*** Opening INPUT DATA ***
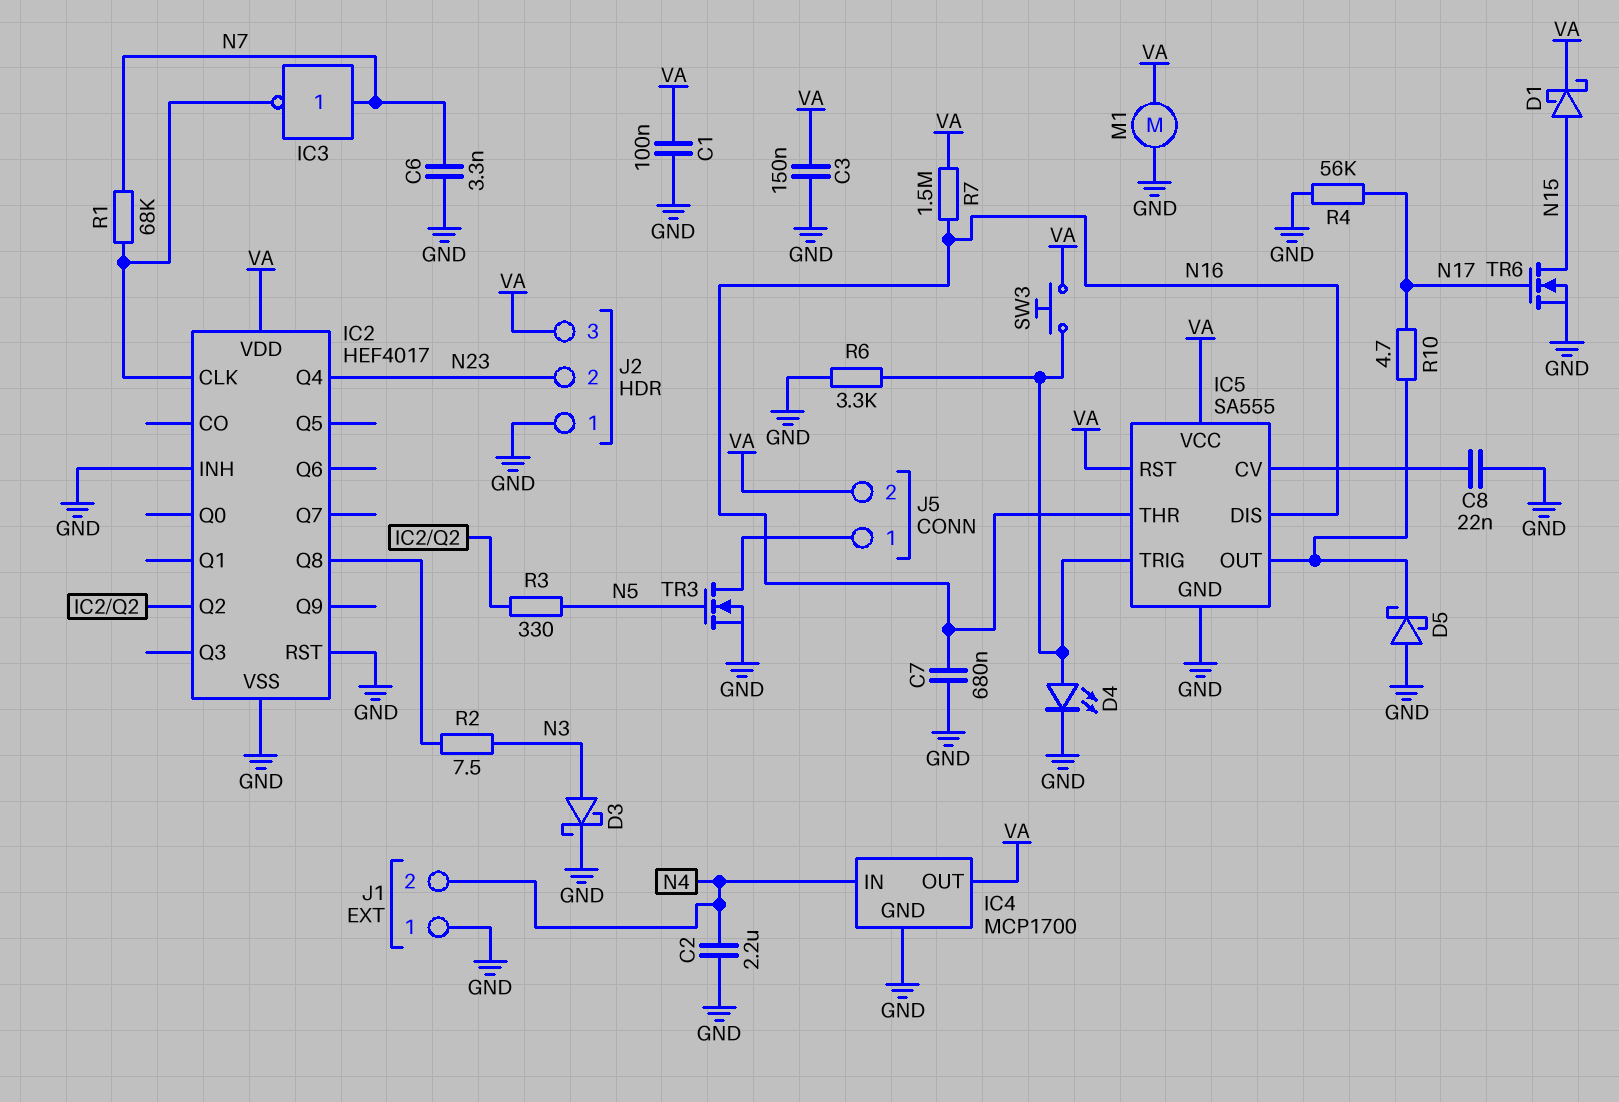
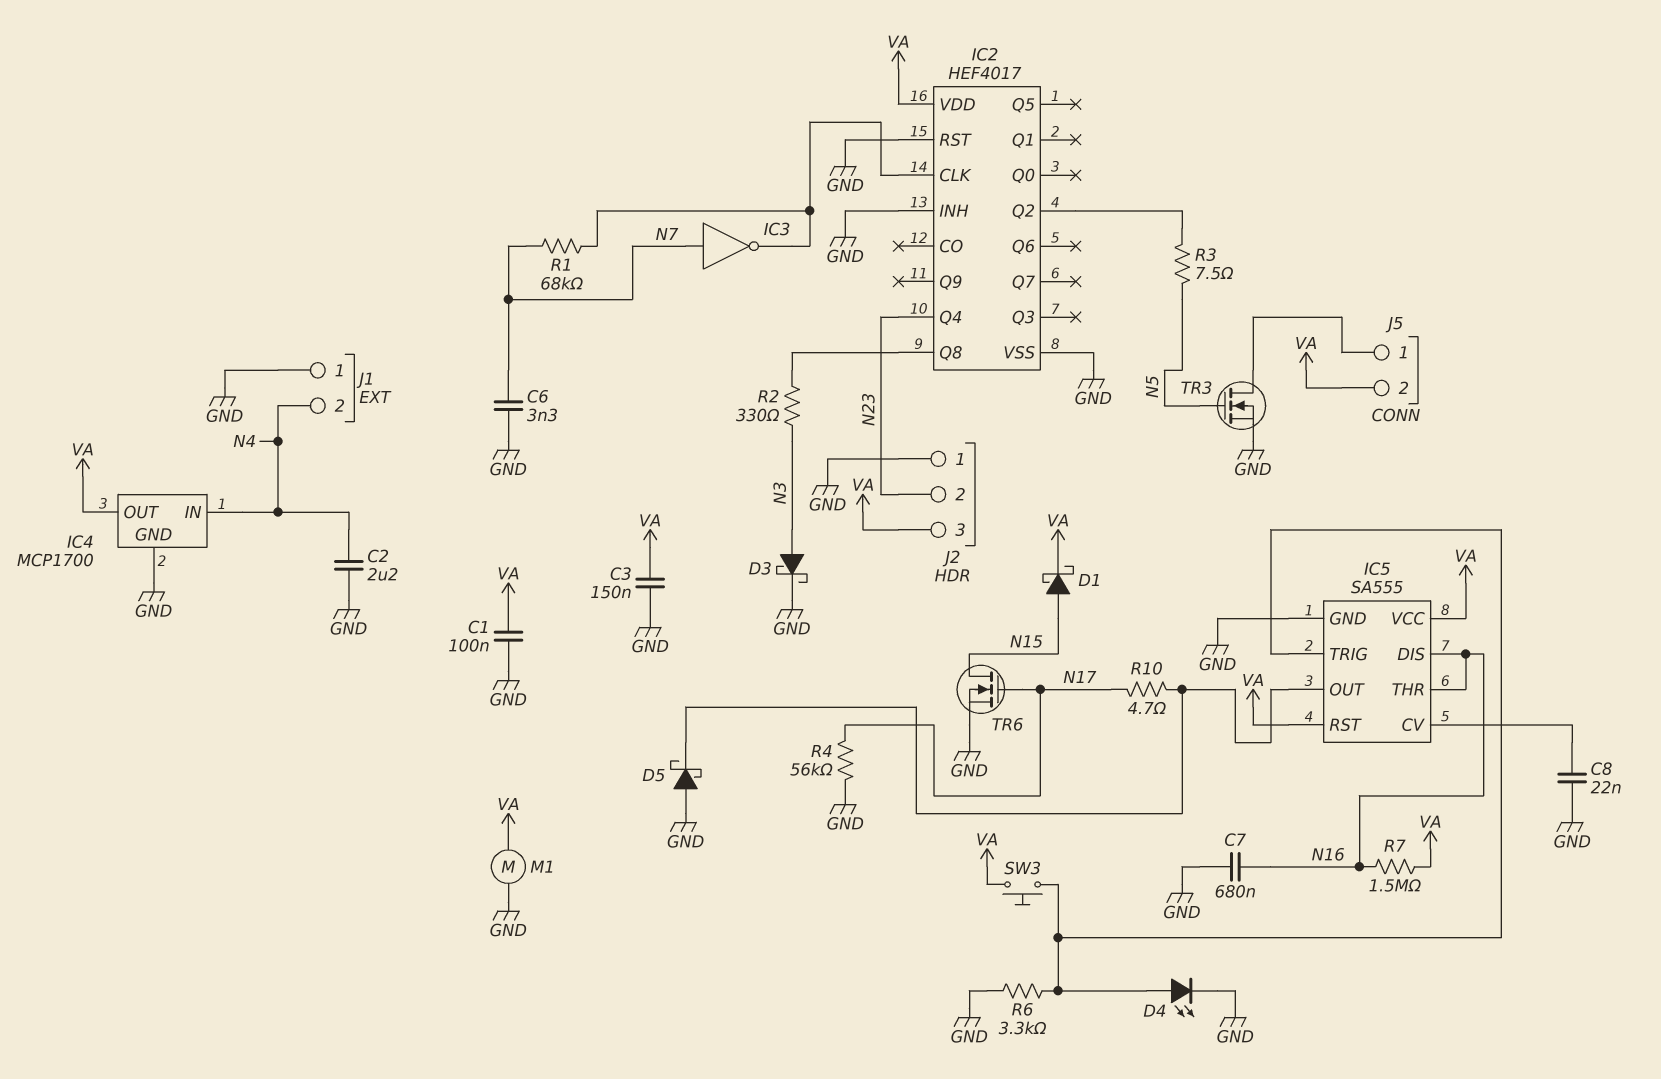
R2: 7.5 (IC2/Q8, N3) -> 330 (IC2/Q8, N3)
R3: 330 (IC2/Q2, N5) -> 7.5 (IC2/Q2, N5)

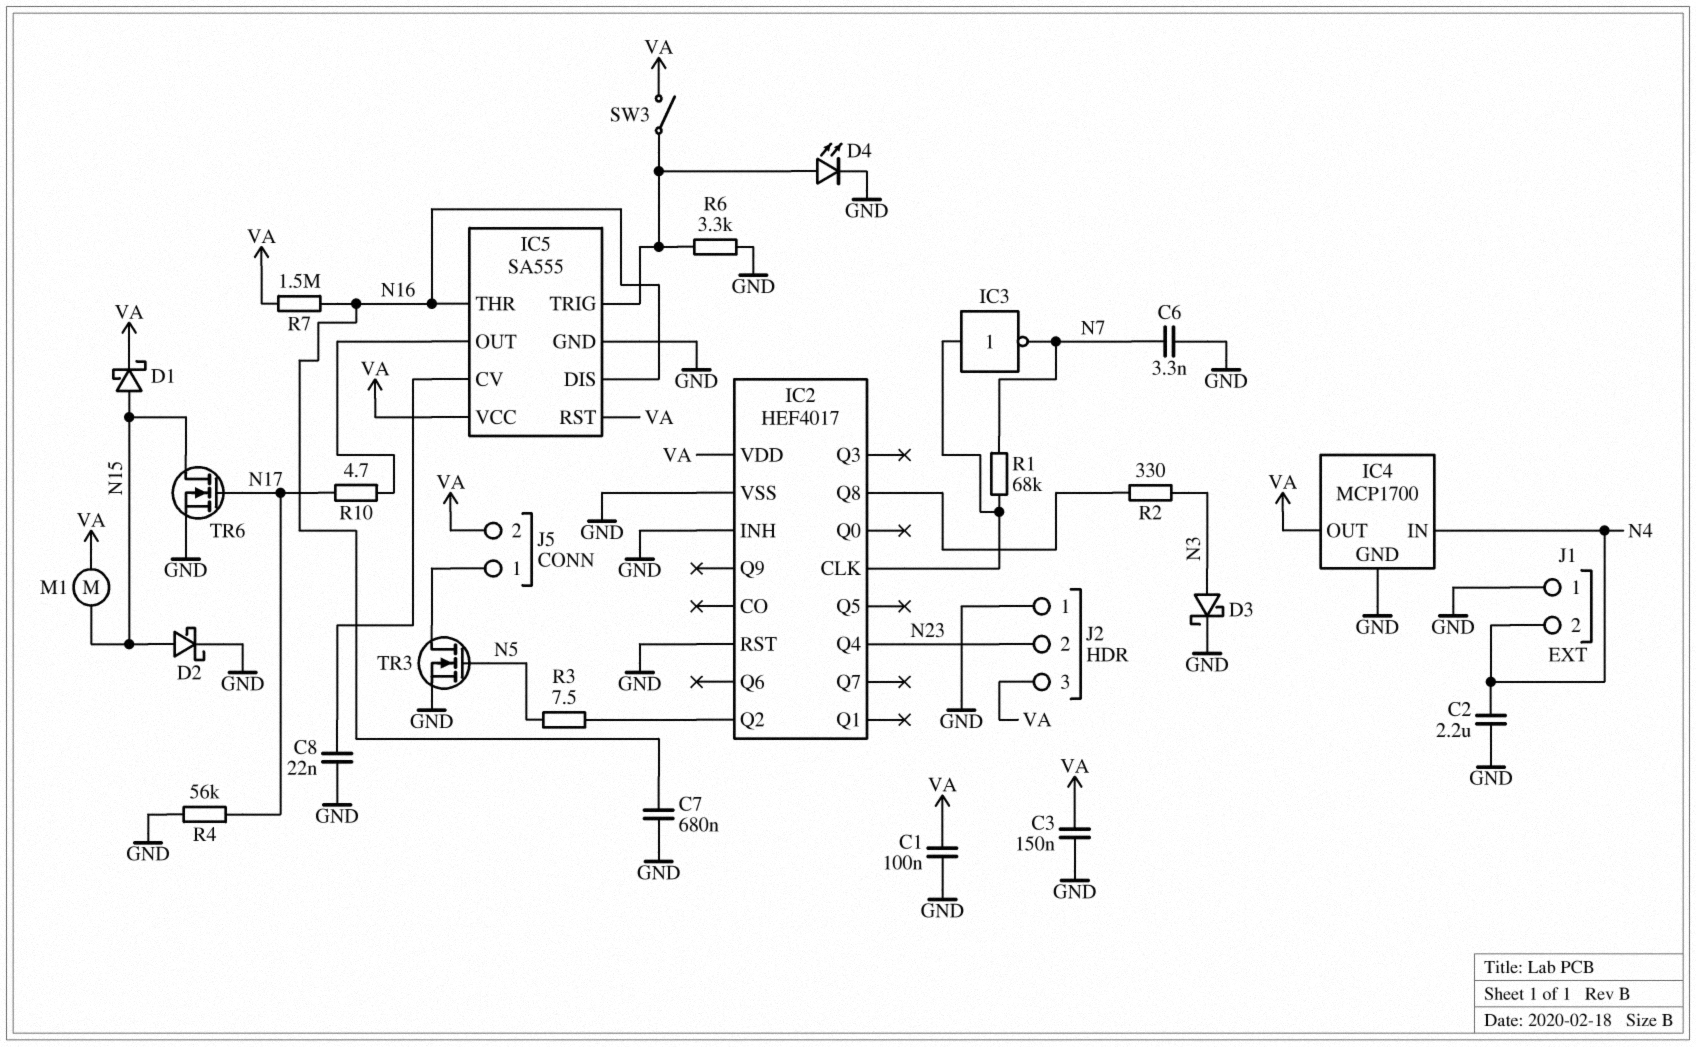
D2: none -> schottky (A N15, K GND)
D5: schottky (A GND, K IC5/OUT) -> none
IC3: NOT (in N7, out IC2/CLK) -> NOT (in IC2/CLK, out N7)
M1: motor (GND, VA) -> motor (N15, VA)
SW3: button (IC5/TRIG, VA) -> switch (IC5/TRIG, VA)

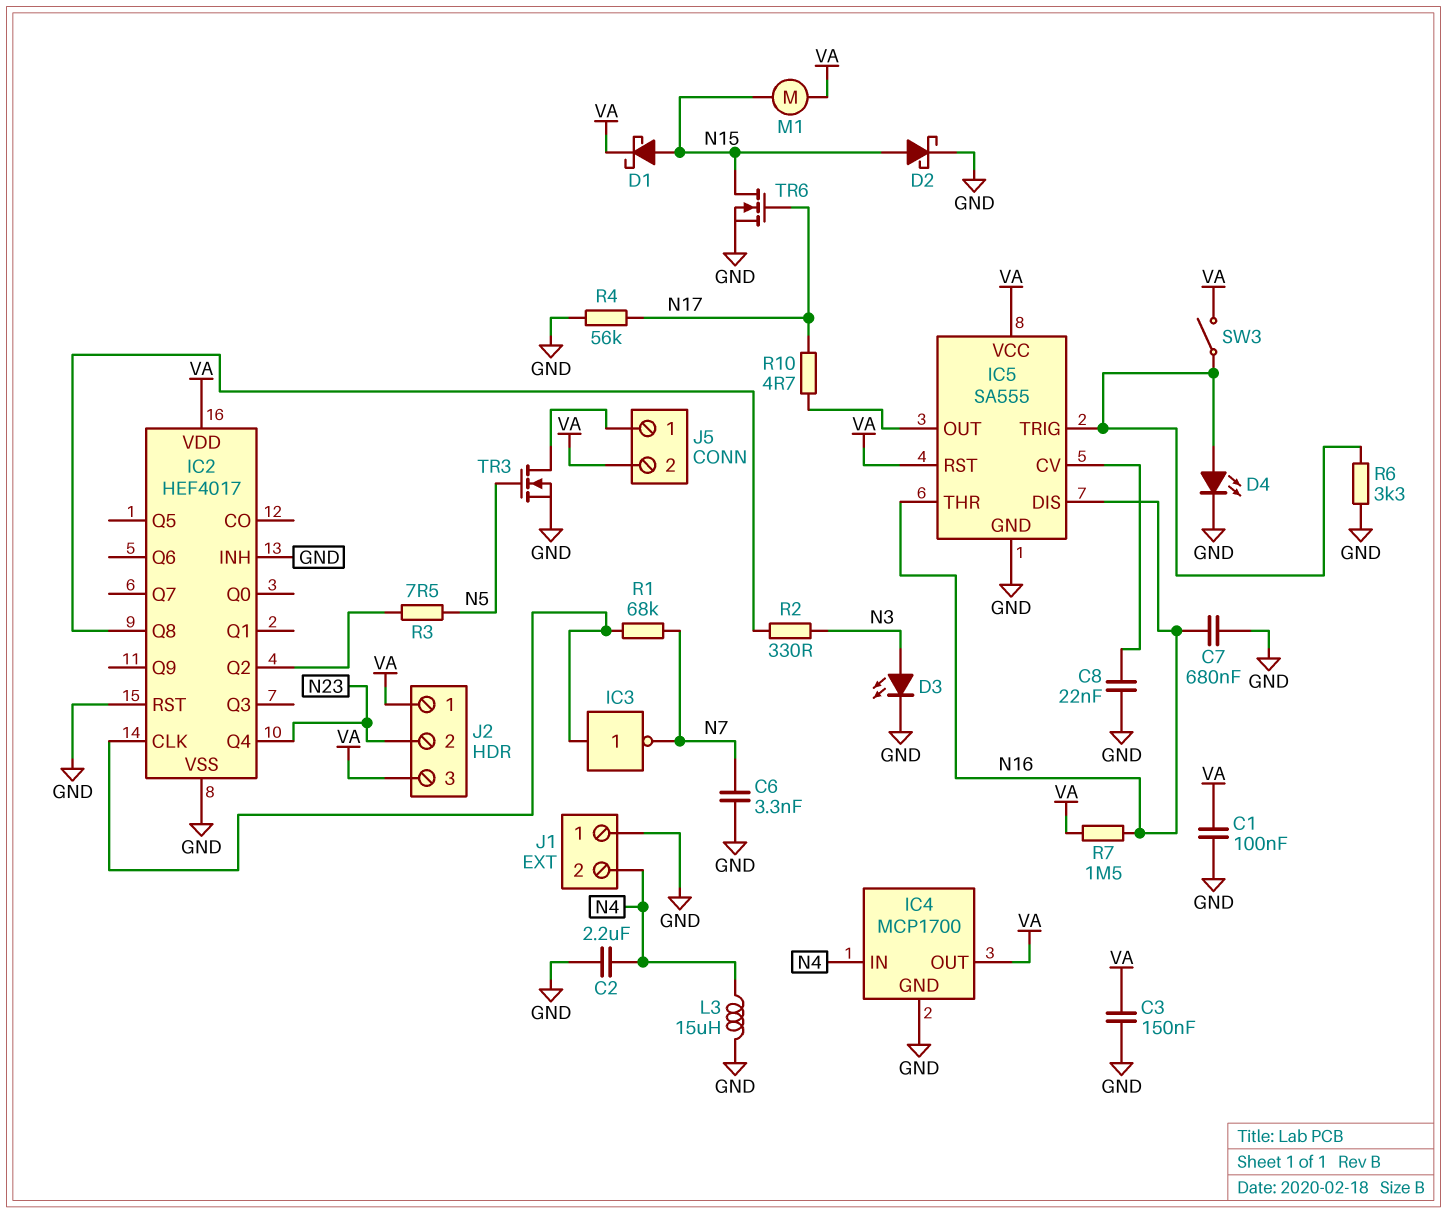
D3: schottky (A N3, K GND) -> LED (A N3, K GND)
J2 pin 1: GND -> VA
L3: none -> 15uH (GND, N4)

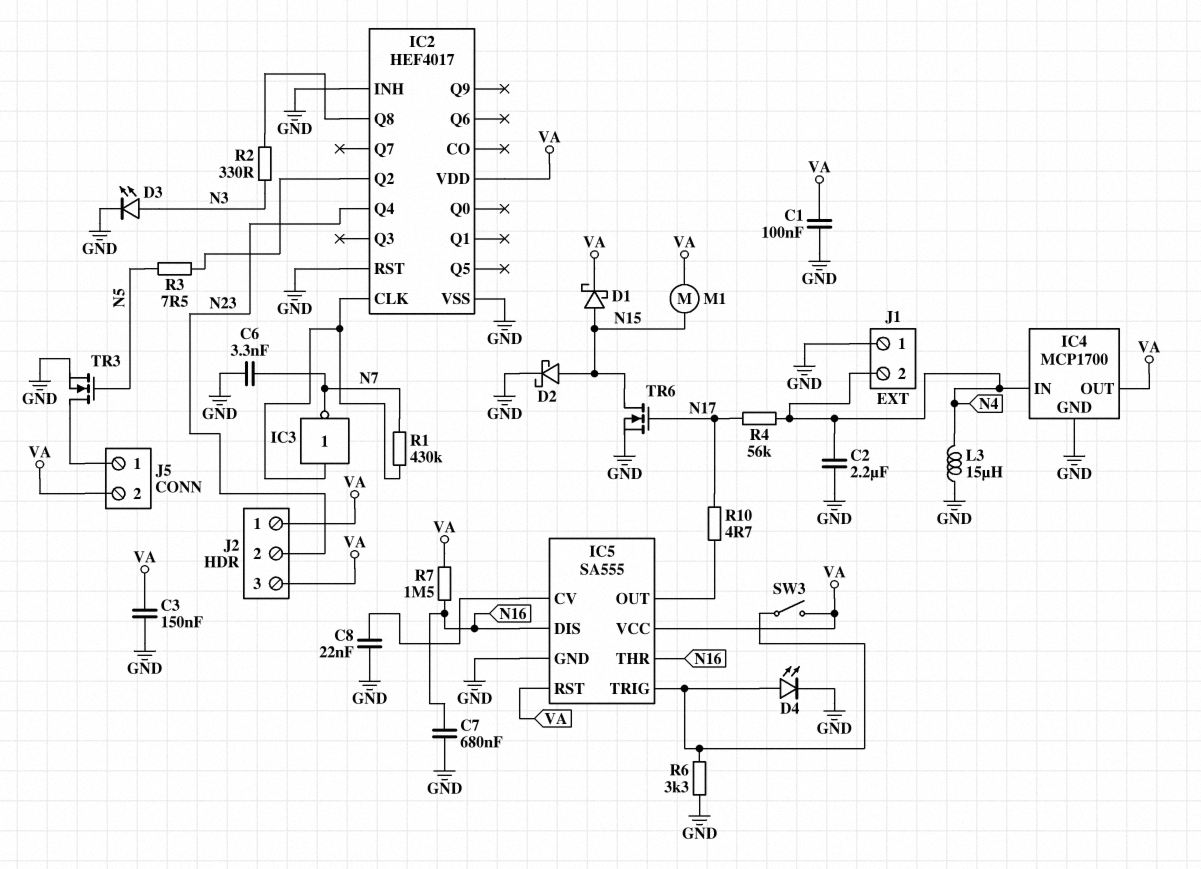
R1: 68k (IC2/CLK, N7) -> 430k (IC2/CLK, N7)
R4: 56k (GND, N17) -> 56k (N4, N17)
*** Closing INPUT DATA ***
● PROBLEM: Every line above should be printed again word for word, without its pictures.

● FINAL ANSWER:
R2: 7.5 (IC2/Q8, N3) -> 330 (IC2/Q8, N3)
R3: 330 (IC2/Q2, N5) -> 7.5 (IC2/Q2, N5)

D2: none -> schottky (A N15, K GND)
D5: schottky (A GND, K IC5/OUT) -> none
IC3: NOT (in N7, out IC2/CLK) -> NOT (in IC2/CLK, out N7)
M1: motor (GND, VA) -> motor (N15, VA)
SW3: button (IC5/TRIG, VA) -> switch (IC5/TRIG, VA)

D3: schottky (A N3, K GND) -> LED (A N3, K GND)
J2 pin 1: GND -> VA
L3: none -> 15uH (GND, N4)

R1: 68k (IC2/CLK, N7) -> 430k (IC2/CLK, N7)
R4: 56k (GND, N17) -> 56k (N4, N17)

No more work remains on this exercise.